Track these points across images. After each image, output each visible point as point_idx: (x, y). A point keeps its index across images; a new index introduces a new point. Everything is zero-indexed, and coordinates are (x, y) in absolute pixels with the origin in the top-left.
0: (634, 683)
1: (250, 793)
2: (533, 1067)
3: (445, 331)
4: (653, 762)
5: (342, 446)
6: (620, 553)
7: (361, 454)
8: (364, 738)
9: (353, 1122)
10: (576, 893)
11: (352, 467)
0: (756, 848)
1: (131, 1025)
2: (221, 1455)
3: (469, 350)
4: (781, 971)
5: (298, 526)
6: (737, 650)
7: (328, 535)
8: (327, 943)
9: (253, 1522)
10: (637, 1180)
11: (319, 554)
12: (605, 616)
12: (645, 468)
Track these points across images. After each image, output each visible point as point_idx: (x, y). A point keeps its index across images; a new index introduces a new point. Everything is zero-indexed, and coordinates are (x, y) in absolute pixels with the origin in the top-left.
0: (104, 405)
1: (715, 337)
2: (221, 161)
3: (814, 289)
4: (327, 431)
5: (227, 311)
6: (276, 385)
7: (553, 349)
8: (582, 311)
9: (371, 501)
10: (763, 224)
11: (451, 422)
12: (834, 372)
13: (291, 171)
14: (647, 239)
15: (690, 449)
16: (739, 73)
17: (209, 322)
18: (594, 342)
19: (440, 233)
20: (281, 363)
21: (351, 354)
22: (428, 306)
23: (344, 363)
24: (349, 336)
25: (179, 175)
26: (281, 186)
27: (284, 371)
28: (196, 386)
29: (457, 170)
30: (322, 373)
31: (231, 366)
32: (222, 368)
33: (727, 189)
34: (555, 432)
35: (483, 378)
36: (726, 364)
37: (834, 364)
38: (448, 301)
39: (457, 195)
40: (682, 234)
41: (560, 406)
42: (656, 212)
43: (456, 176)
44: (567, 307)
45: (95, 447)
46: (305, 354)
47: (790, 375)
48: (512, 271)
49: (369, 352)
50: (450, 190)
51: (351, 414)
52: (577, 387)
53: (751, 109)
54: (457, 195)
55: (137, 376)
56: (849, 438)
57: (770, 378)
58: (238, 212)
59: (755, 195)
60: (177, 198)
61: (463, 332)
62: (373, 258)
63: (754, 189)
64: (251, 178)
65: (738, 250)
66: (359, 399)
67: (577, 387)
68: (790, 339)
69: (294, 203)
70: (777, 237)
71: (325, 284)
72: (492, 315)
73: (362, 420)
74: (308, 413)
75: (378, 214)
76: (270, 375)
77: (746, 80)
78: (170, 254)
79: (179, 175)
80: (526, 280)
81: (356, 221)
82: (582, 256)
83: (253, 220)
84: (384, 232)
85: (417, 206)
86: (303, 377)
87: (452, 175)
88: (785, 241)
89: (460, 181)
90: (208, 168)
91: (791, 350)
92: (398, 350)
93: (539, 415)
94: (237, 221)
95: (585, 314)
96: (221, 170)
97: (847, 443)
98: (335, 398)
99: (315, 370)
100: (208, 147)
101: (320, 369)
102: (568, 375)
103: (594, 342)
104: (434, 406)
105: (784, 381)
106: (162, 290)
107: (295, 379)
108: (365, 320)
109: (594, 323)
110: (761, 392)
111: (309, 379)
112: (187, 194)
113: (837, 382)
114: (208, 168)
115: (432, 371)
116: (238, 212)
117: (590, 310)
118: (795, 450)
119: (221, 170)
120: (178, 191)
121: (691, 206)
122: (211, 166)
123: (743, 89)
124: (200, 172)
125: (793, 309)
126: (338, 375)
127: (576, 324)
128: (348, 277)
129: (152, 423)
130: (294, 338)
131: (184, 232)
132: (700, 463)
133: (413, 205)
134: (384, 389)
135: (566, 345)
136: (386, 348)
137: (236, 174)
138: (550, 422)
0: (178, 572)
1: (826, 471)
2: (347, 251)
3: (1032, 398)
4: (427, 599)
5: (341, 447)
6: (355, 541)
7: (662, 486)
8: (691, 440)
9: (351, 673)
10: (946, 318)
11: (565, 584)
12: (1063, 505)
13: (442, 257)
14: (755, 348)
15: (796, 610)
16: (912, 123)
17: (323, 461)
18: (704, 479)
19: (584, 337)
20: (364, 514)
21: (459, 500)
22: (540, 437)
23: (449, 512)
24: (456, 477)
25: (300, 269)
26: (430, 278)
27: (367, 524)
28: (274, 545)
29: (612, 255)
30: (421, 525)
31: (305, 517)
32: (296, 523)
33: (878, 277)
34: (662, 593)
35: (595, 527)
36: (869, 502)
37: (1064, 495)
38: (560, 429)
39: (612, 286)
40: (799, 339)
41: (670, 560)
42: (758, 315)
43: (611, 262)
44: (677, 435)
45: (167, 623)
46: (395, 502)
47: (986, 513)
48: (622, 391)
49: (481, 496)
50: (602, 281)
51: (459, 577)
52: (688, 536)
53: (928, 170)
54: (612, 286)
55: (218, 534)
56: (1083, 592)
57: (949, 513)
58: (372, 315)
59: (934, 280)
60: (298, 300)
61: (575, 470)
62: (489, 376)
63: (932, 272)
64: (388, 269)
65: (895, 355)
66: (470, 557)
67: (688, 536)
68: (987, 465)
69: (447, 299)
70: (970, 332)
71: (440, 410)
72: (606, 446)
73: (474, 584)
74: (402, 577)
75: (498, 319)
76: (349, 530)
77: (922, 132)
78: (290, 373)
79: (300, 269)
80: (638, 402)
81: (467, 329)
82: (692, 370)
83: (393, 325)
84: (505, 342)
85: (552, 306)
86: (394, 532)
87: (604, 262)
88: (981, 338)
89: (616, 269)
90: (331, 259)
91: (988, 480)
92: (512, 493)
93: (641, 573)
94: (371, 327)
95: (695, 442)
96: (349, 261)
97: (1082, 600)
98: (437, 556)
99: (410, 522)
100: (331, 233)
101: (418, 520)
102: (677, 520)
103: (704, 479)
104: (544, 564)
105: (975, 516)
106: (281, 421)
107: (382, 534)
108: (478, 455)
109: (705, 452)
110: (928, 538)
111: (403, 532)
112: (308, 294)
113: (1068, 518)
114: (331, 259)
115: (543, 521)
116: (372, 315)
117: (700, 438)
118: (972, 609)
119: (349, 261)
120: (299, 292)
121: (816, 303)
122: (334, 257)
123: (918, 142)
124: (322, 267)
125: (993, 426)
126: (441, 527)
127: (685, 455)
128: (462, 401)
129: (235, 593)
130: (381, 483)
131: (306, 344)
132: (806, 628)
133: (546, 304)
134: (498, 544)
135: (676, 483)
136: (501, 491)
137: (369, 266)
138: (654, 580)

* SHORT PROBLEM
Reproduce the rows above verbatim, from the very first one through the line that contains "5: (342, 446)", with both ends included.

* RESULT BELOW
Track these points across images. After each image, output each visible point as point_idx: (x, y). A point keeps its index across images; a new index introduces a new point. Everything is zero-indexed, and coordinates are (x, y) in absolute pixels with the origin in the top-left.
0: (634, 683)
1: (250, 793)
2: (533, 1067)
3: (445, 331)
4: (653, 762)
5: (342, 446)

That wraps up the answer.